TASK PROMPT:
Exactly and only the lines below from the one containing "U1 pin RST: N_7 -> N_6" down to the one containing "U1 pin PB3: none -> N_5" are wanted, both included; please exclude every picture.

[Edit tracking data]
- Opening Delimiter -

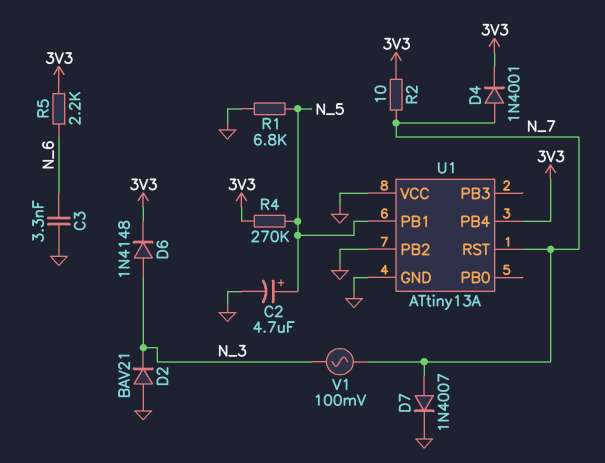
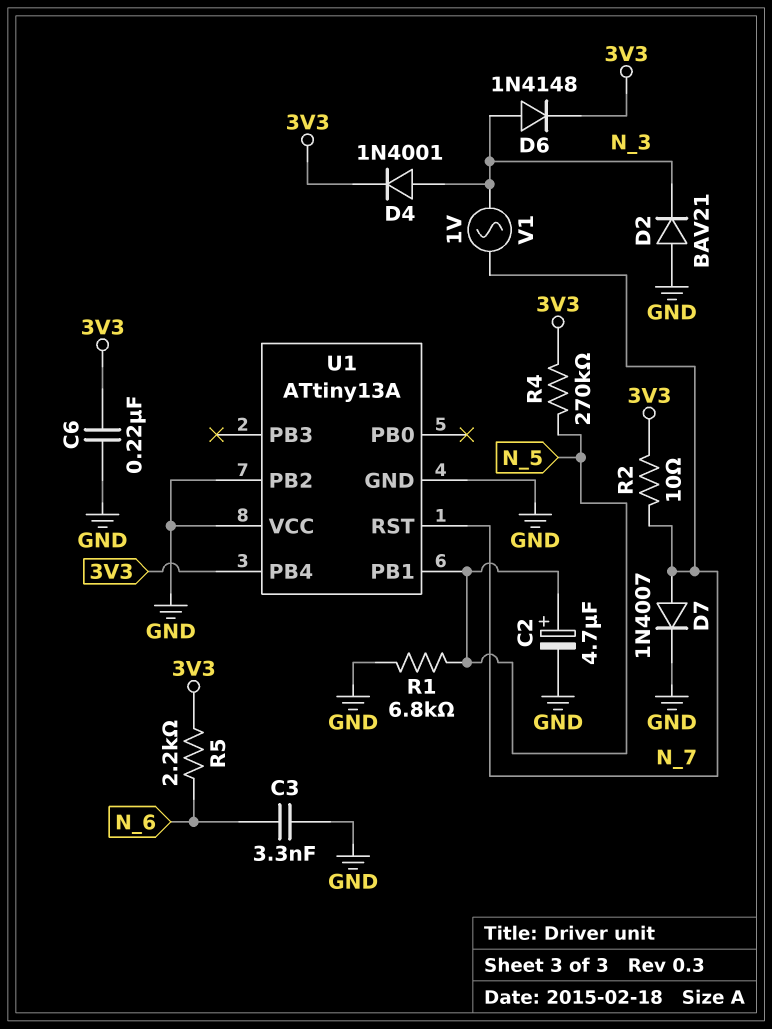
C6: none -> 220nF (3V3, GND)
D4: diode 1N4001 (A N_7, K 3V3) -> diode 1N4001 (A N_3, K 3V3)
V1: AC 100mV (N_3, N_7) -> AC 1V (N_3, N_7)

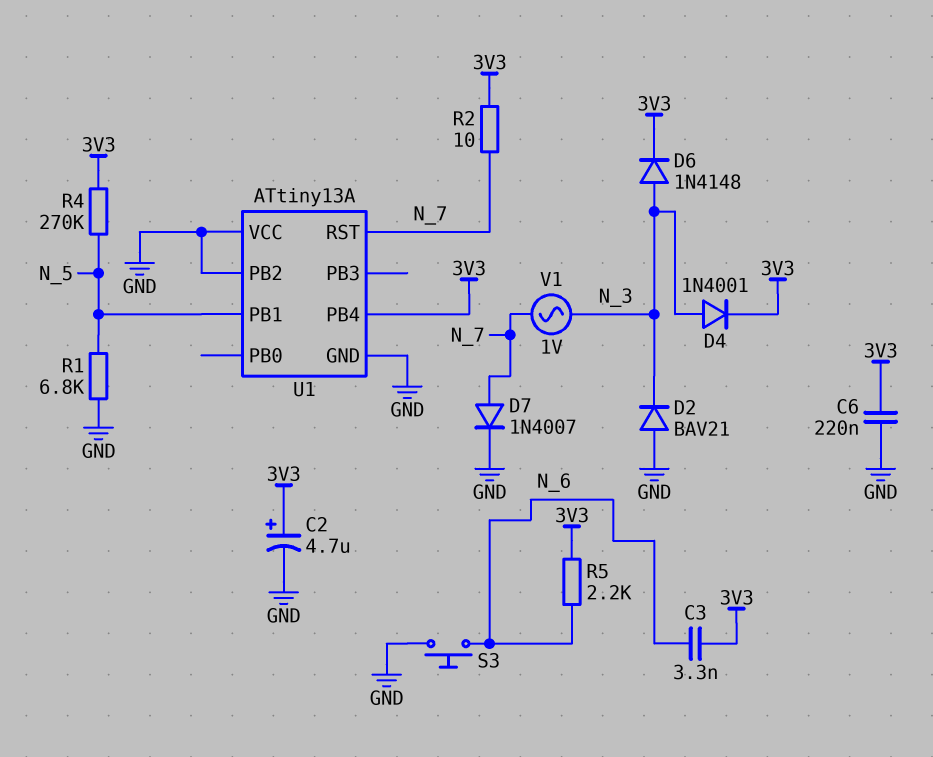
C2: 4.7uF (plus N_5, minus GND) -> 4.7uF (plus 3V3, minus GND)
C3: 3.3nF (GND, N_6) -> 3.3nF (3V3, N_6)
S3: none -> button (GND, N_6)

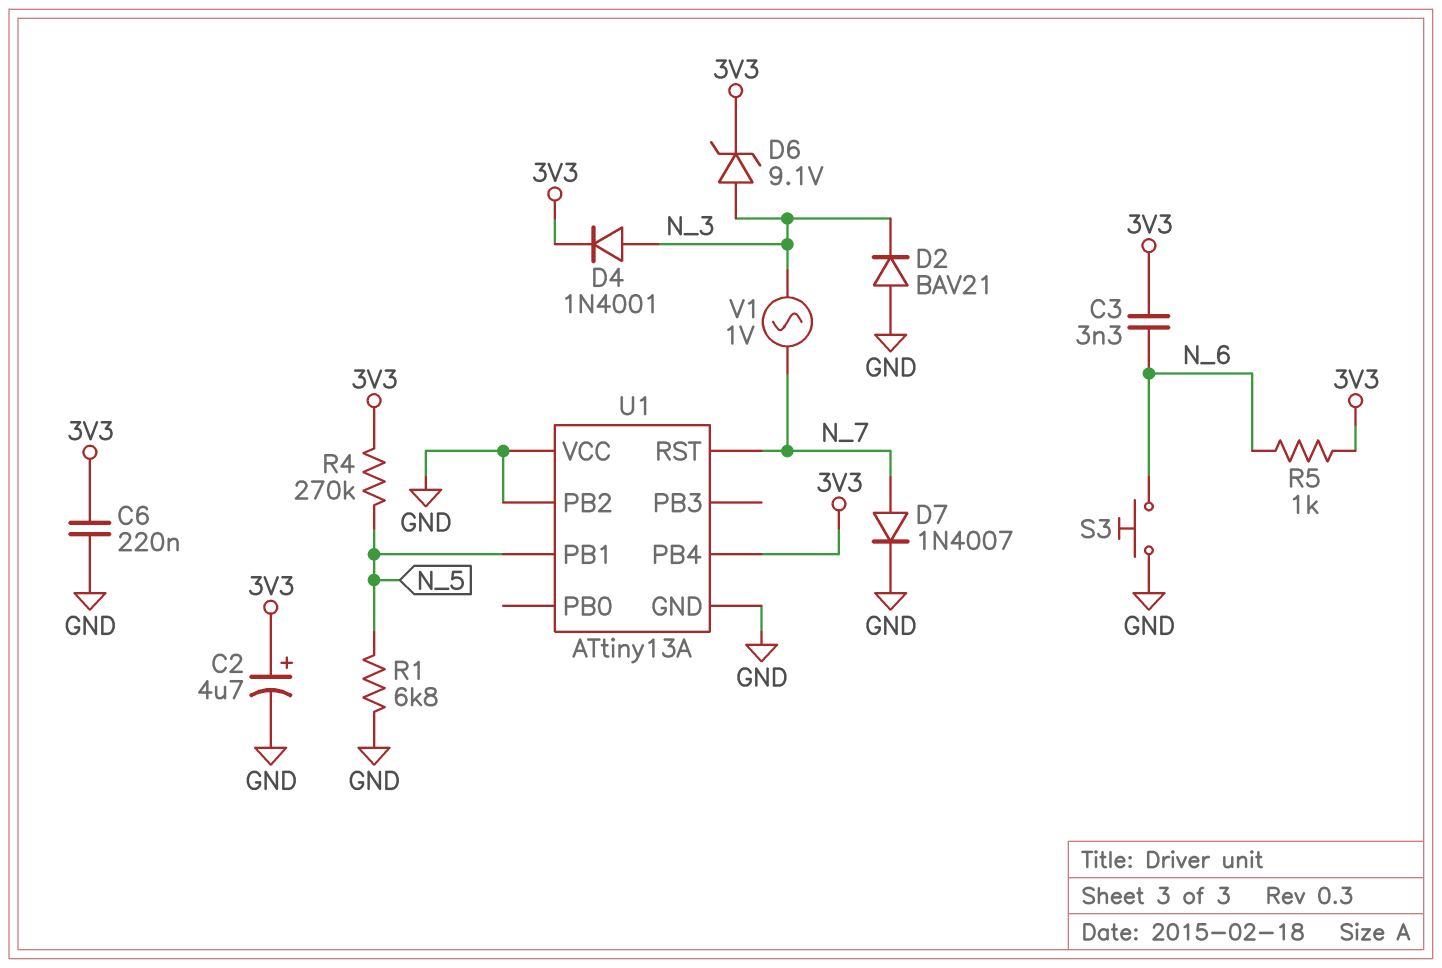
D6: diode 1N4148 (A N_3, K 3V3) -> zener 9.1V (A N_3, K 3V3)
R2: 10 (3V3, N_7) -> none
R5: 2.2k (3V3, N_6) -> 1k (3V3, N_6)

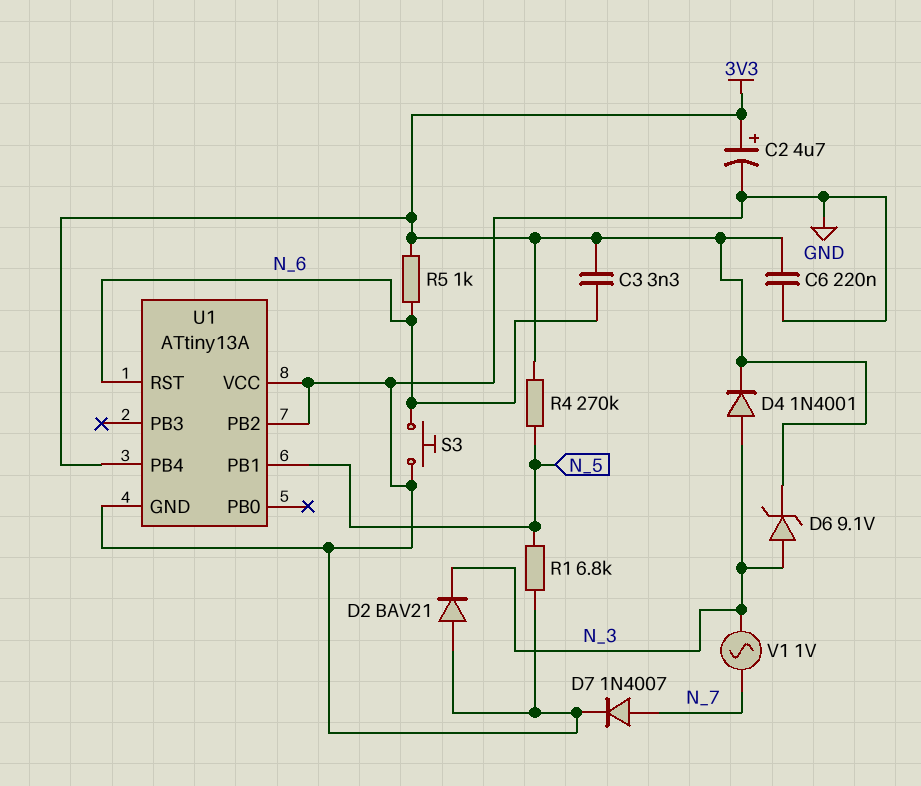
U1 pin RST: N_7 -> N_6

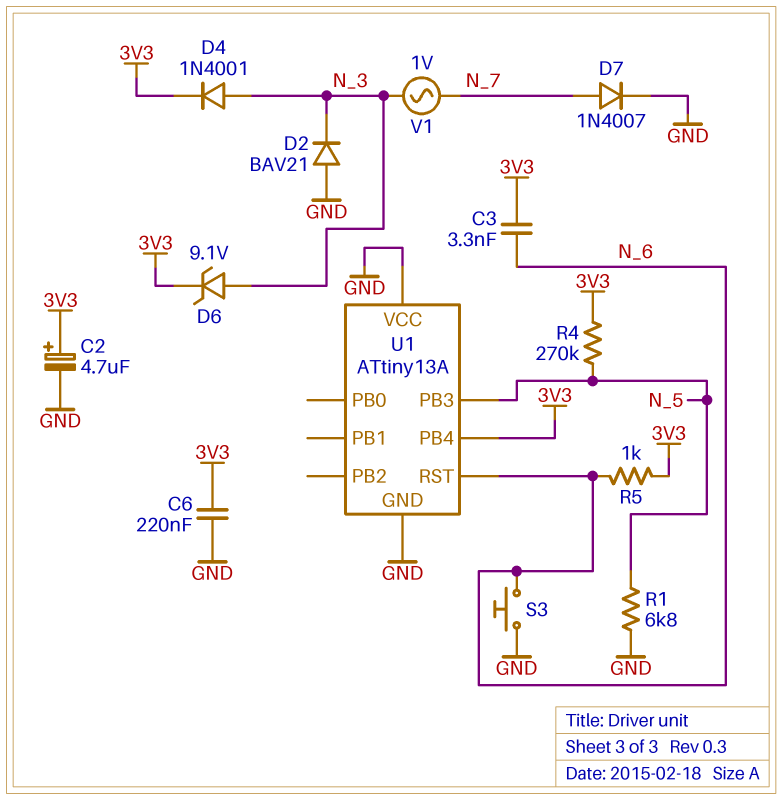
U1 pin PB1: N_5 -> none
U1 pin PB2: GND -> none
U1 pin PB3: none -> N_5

- Closing Delimiter -
- Opening Delimiter -

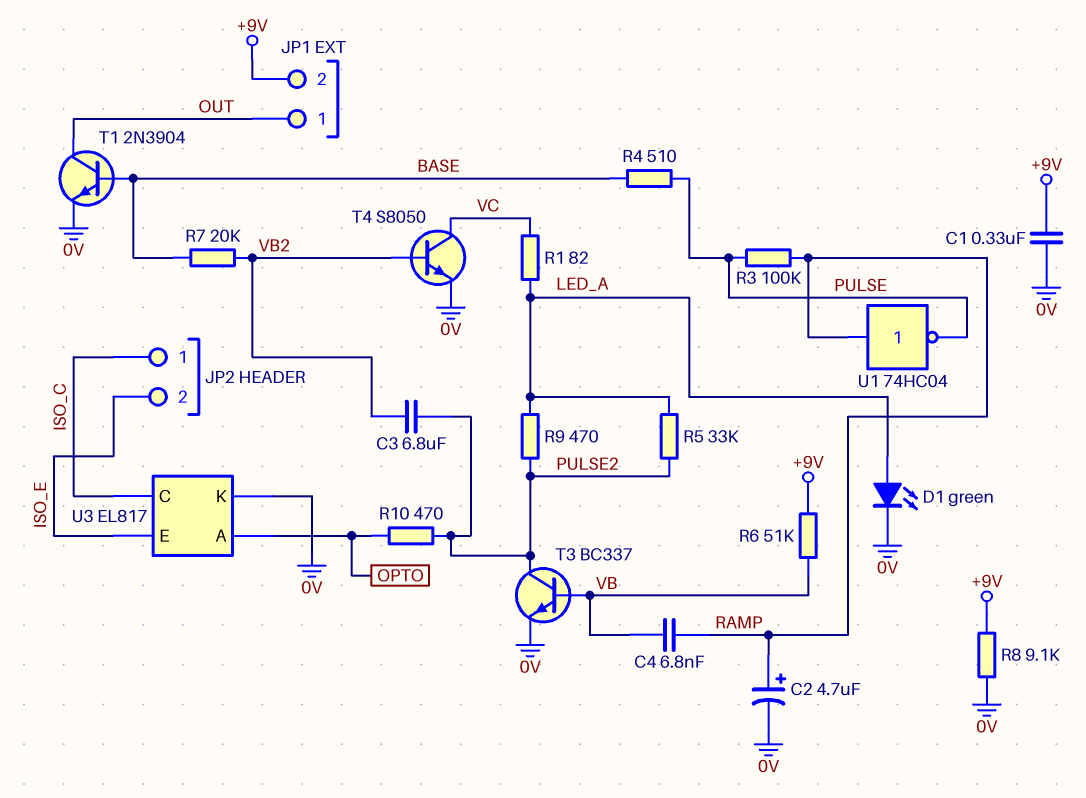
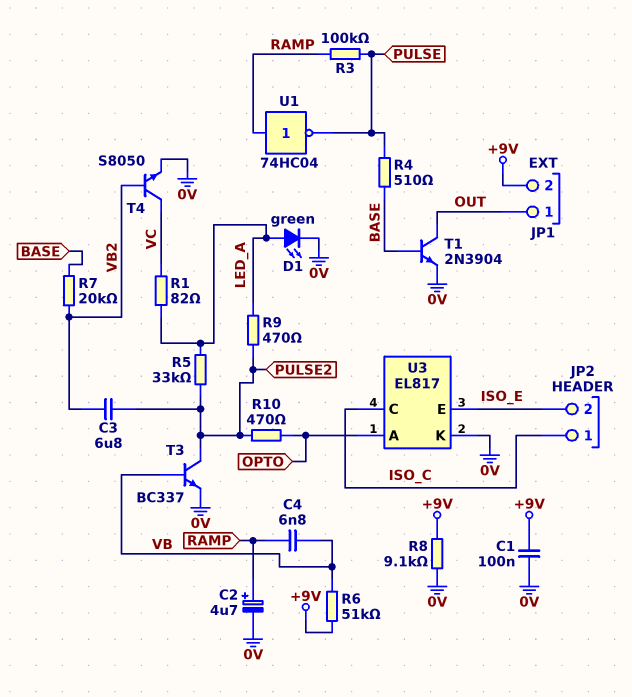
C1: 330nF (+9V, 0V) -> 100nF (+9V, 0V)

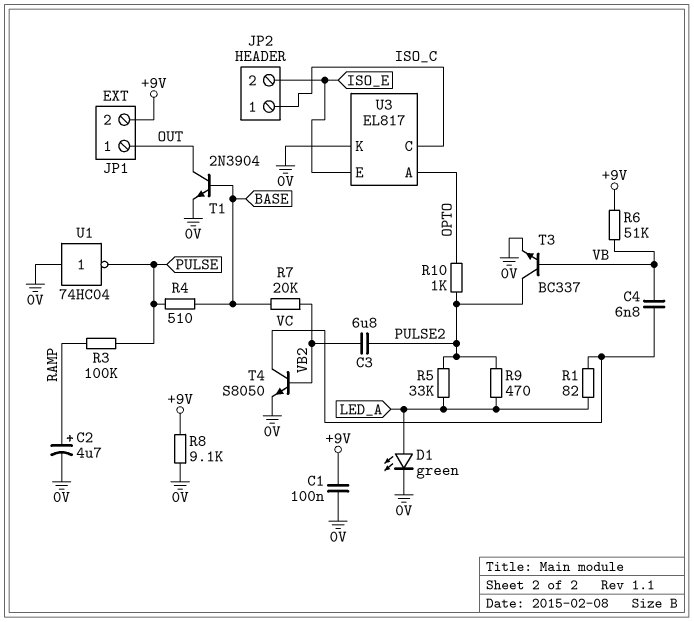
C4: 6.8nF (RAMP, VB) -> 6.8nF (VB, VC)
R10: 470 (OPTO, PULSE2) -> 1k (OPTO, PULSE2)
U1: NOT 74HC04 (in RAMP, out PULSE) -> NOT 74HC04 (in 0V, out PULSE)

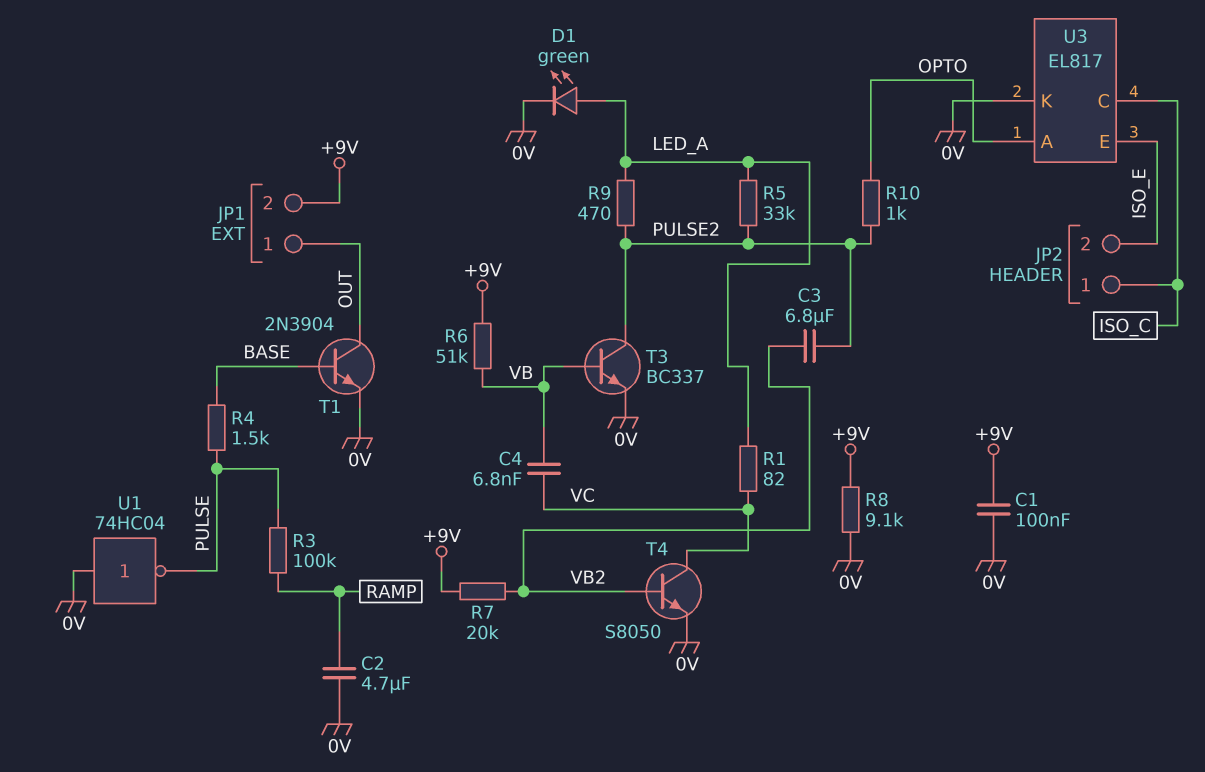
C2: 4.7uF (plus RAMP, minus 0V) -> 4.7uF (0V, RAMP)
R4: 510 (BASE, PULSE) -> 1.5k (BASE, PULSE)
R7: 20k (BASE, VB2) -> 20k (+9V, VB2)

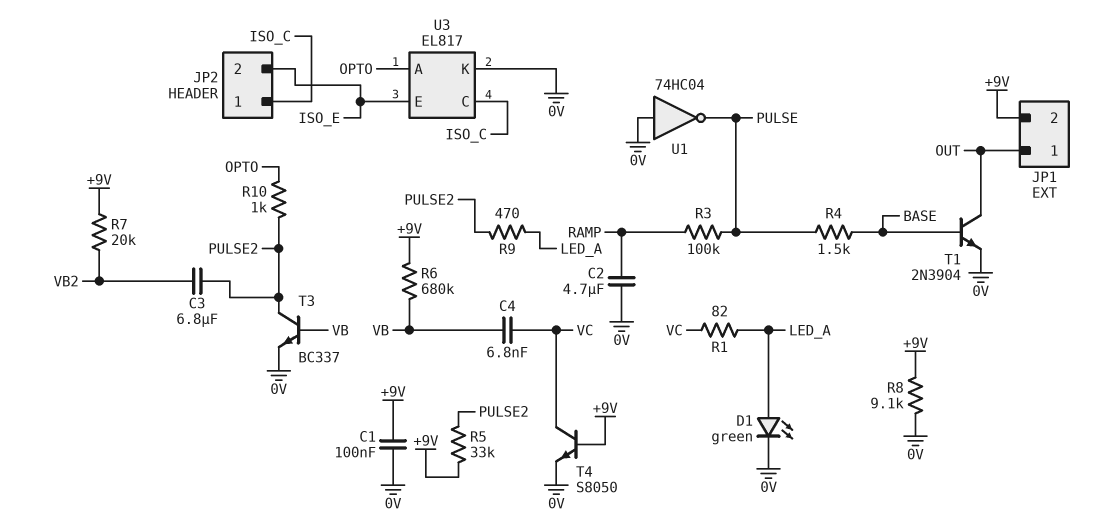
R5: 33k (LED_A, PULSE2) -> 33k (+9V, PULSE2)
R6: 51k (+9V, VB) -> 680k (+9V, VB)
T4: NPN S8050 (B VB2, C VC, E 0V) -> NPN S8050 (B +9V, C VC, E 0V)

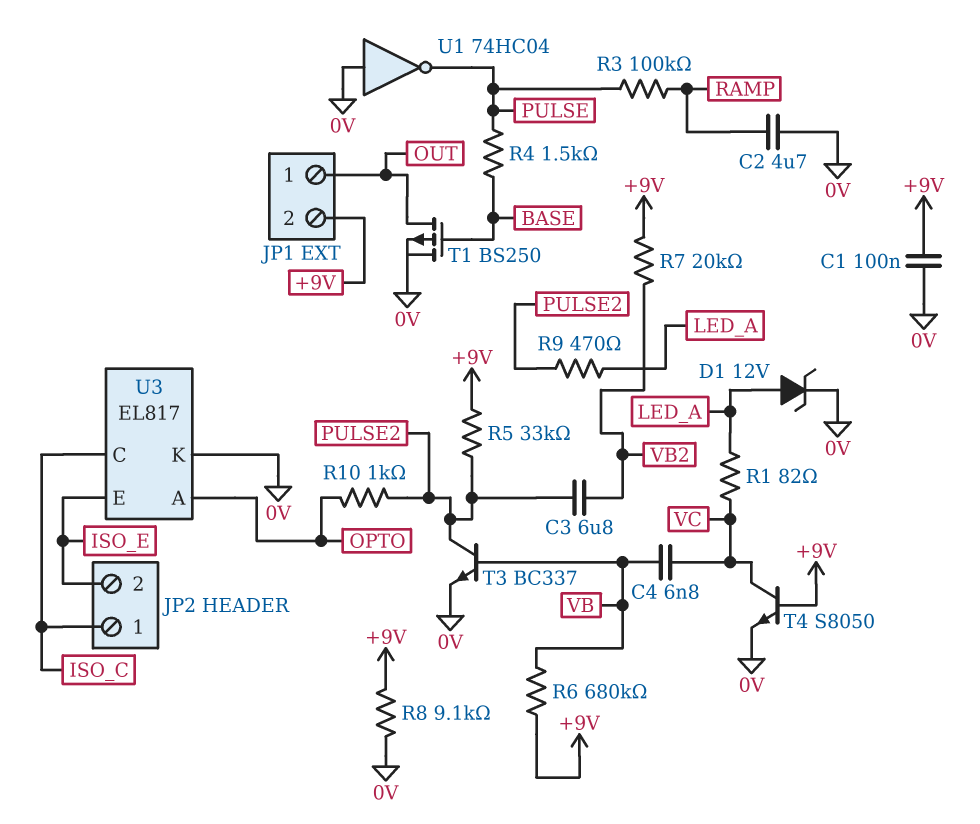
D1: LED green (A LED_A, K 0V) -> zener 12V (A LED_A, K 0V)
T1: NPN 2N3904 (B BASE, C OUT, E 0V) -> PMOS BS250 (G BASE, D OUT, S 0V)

- Closing Delimiter -

ANSWER TO THIS TASK:
U1 pin RST: N_7 -> N_6

U1 pin PB1: N_5 -> none
U1 pin PB2: GND -> none
U1 pin PB3: none -> N_5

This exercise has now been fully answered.